**WORK TO COMPLETE:** Please return exactly the lines from the one containing "(256, 448) = (668, 401): none" through the end of the records, including both.

Before-and-after object lists:
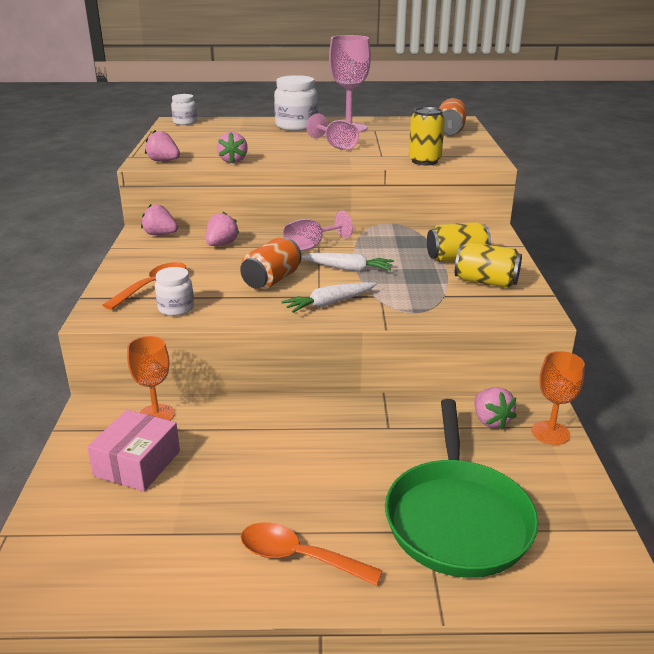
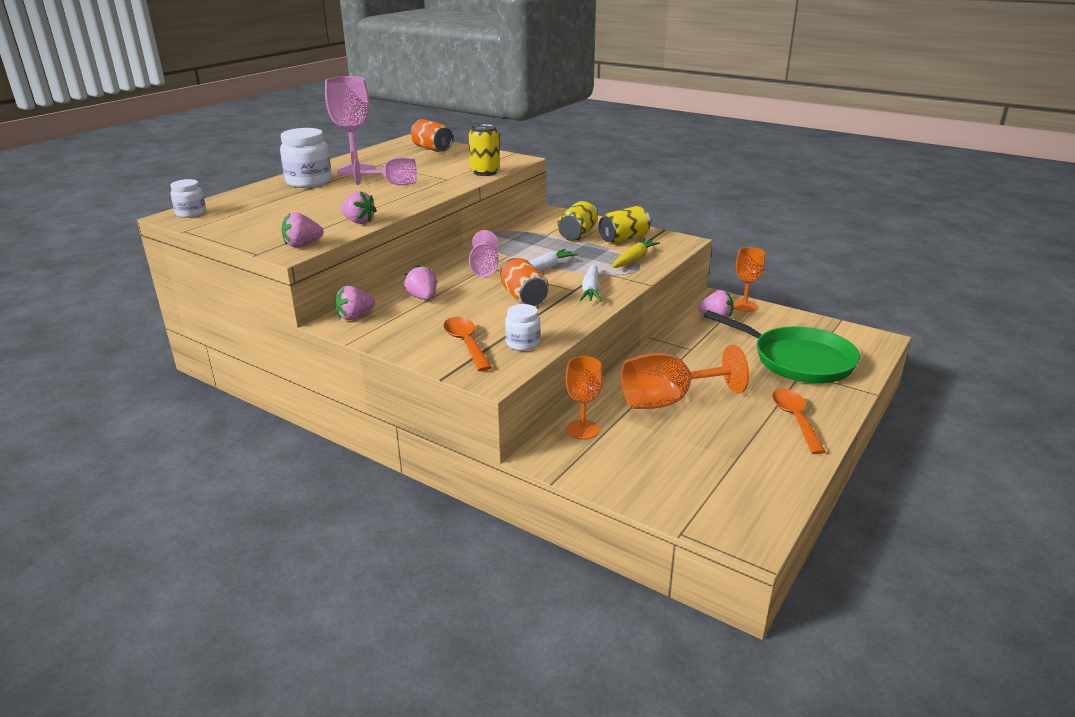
camera: 55 degrees left, 0 degrees up
(137, 463) = (641, 453): pink box -> none
(256, 448) = (668, 401): none -> orange goblet
(298, 557) = (795, 419): orange spoon -> orange spoon turned 120 degrees clockwise
(438, 302) = (634, 259): none -> yellow carrot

**PROBLEM SOLUTION:**
(256, 448) = (668, 401): none -> orange goblet
(298, 557) = (795, 419): orange spoon -> orange spoon turned 120 degrees clockwise
(438, 302) = (634, 259): none -> yellow carrot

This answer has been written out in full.